_Prompt_
Below are the records; copy each line in which "size" occurs.
○ ○ ○
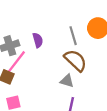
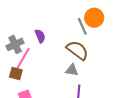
gray line: (73, 36) -> (82, 26), moved

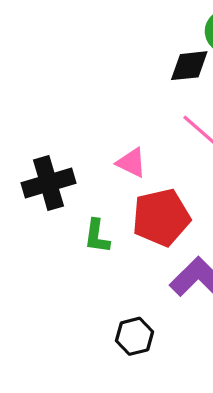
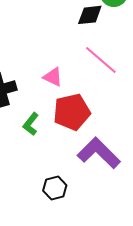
green L-shape: (97, 236) -> (31, 124), turned 30

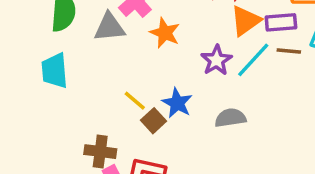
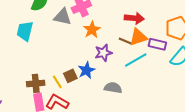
brown line: (289, 51) -> (126, 41), moved
purple star: (216, 60) -> (103, 53), moved
yellow line: (135, 101) -> (57, 82), moved
brown cross: (100, 152) -> (36, 83), turned -30

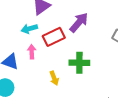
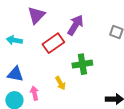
cyan arrow: (29, 29) -> (14, 40), moved, turned 35
pink arrow: (32, 52) -> (34, 93), moved

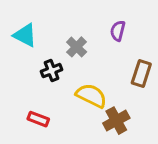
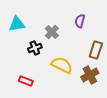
cyan triangle: (25, 35) -> (17, 24), turned -36
brown cross: (116, 121) -> (90, 75), moved

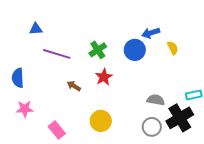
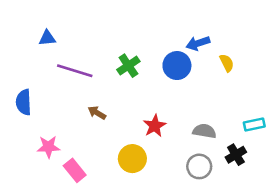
red star: (104, 77) -> (155, 126), moved
pink star: (25, 109) -> (48, 147), moved
black cross: (180, 118) -> (236, 155), size x0.6

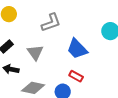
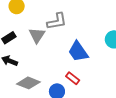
gray triangle: (35, 52) -> (37, 35), moved

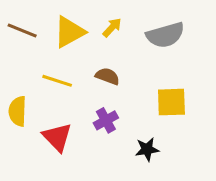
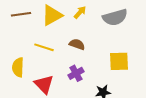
brown line: (22, 30) -> (21, 14), turned -30

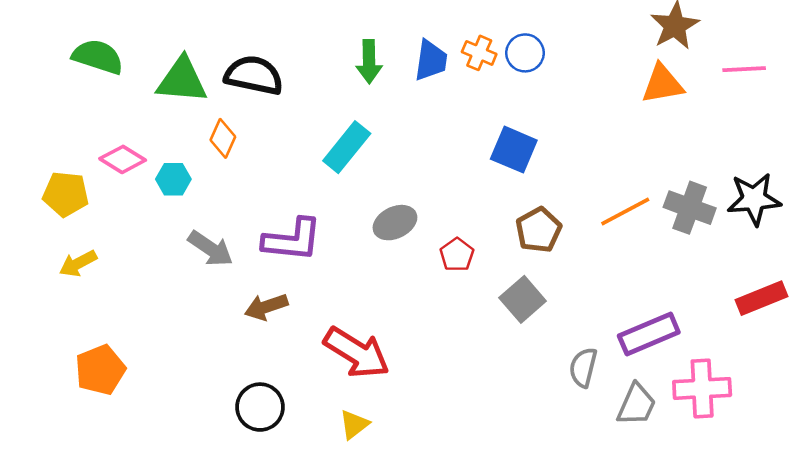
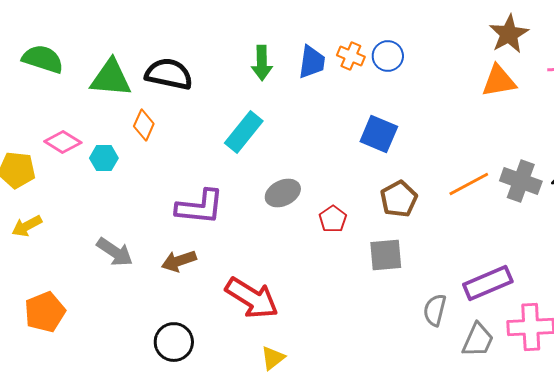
gray arrow: (210, 249) -> (115, 252), moved
gray square: (523, 299) -> (386, 255), turned 36
yellow triangle: (354, 424) -> (273, 358), moved

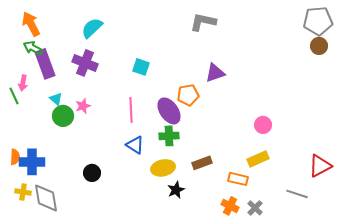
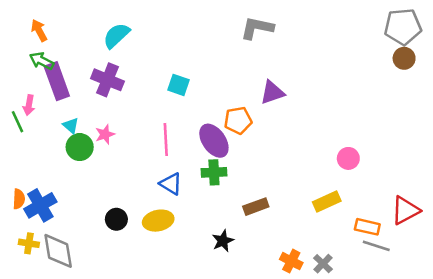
orange arrow: (31, 24) -> (39, 30), size x0.7
pink circle: (263, 125) -> (348, 158), moved
blue cross: (32, 162) -> (40, 205), turned -30
yellow ellipse: (163, 168) -> (158, 221), moved
orange rectangle: (238, 179) -> (367, 227), moved

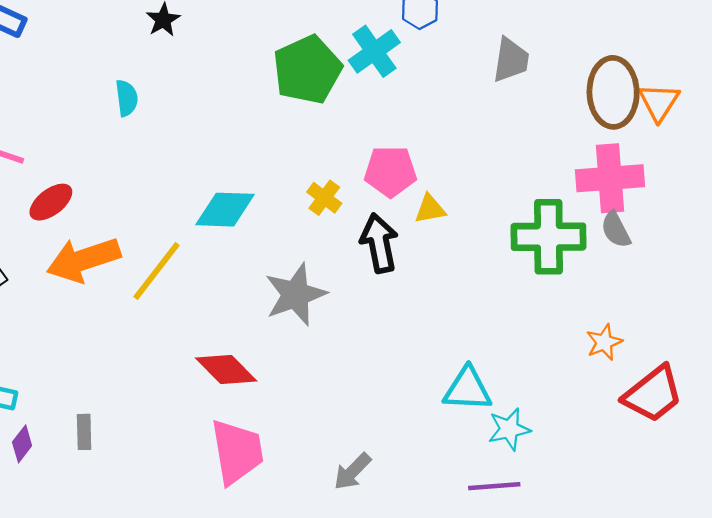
○ ○ ○
_Task solution_
black cross: (180, 118) -> (236, 155), size x0.6
orange arrow: (31, 24) -> (39, 30), size x0.7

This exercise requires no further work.